**** Exercise material

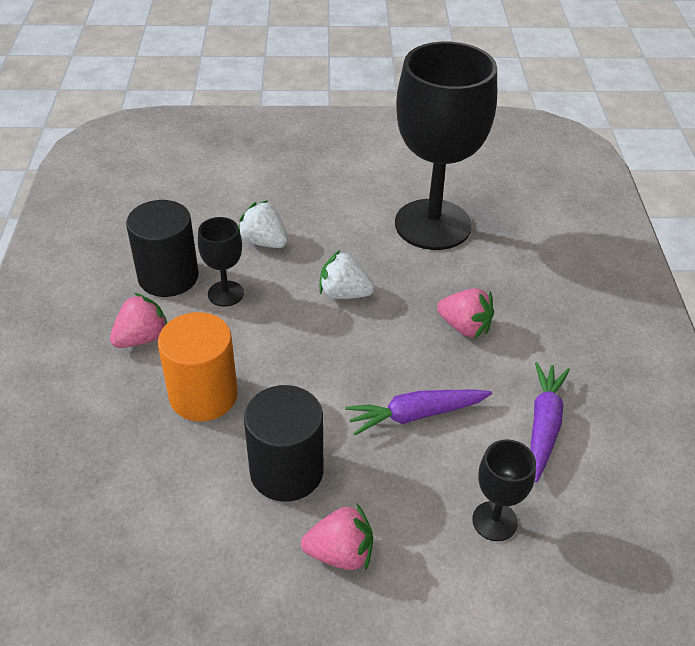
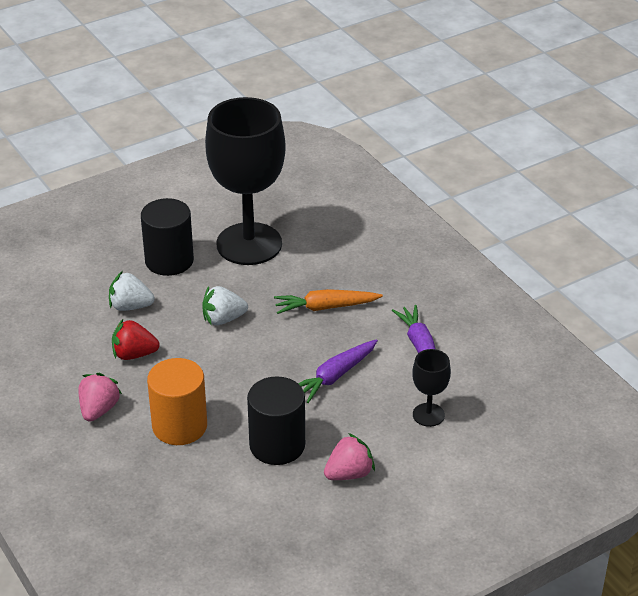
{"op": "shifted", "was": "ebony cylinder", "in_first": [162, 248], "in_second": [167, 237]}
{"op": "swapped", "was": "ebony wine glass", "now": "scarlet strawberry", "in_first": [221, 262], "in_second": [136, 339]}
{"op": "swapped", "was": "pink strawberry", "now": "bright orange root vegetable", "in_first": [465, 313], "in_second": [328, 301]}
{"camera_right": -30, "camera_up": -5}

********
**** Exercise material

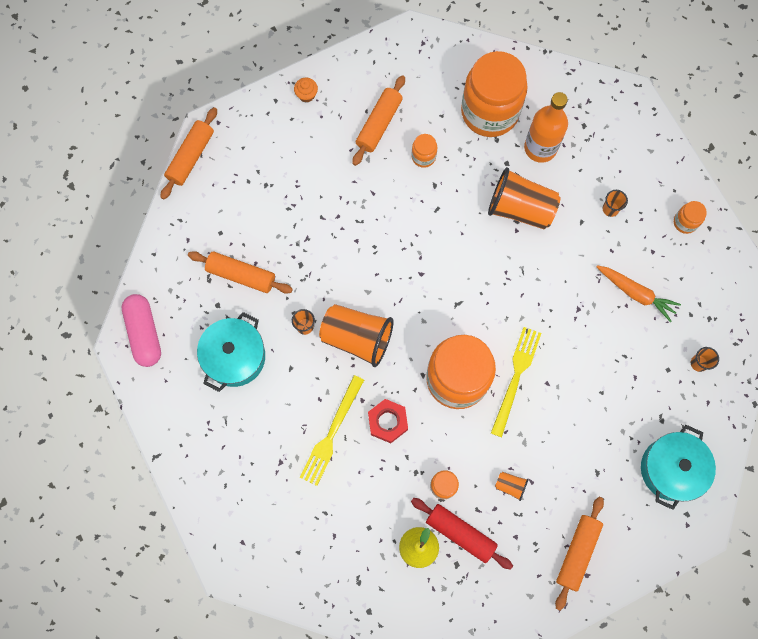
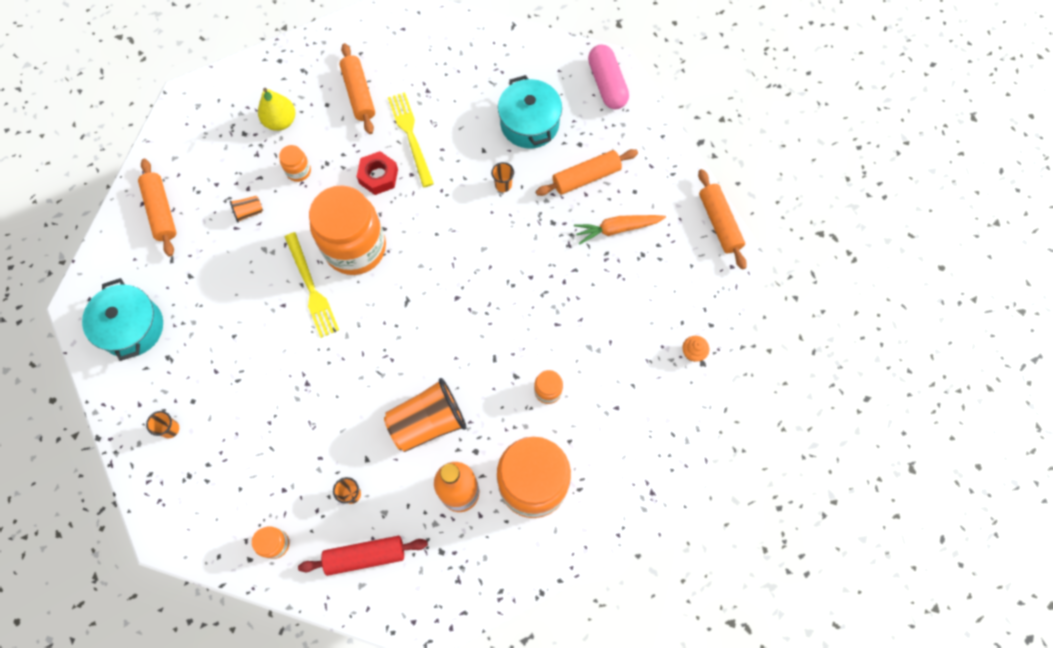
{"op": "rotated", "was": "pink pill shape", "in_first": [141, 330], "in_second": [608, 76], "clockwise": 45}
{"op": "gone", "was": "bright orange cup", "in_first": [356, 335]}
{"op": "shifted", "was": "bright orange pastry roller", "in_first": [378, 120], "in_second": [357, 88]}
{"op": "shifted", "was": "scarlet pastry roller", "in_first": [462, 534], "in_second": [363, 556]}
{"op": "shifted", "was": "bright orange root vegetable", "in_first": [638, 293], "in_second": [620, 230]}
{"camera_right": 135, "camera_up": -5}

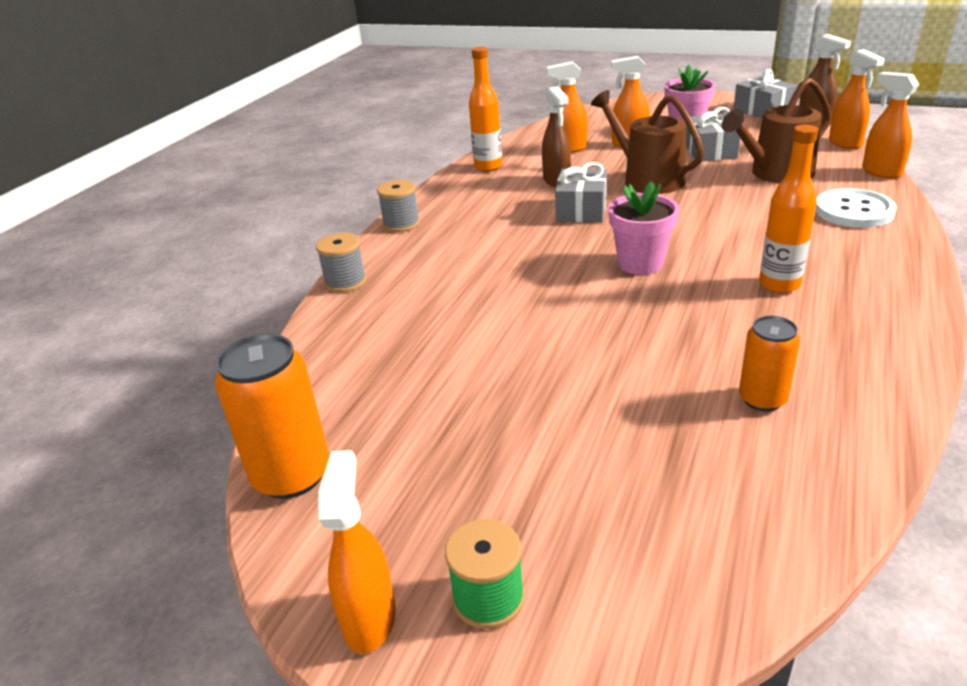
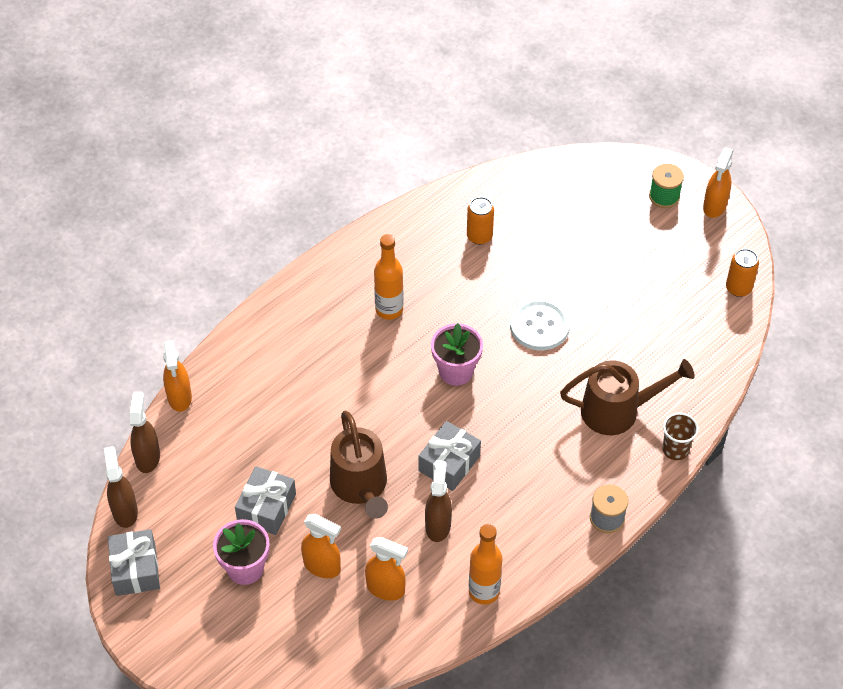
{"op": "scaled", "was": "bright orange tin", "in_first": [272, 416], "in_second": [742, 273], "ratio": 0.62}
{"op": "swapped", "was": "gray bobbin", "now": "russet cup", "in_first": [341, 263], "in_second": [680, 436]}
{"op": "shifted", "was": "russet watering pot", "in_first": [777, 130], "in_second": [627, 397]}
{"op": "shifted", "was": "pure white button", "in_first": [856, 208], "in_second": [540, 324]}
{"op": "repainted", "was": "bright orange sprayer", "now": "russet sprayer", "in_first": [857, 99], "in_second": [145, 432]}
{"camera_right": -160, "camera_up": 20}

********

## The task
Could you copy every line from the records that has "ebony" in it?

## Task result
{"op": "shifted", "was": "ebony cylinder", "in_first": [162, 248], "in_second": [167, 237]}
{"op": "swapped", "was": "ebony wine glass", "now": "scarlet strawberry", "in_first": [221, 262], "in_second": [136, 339]}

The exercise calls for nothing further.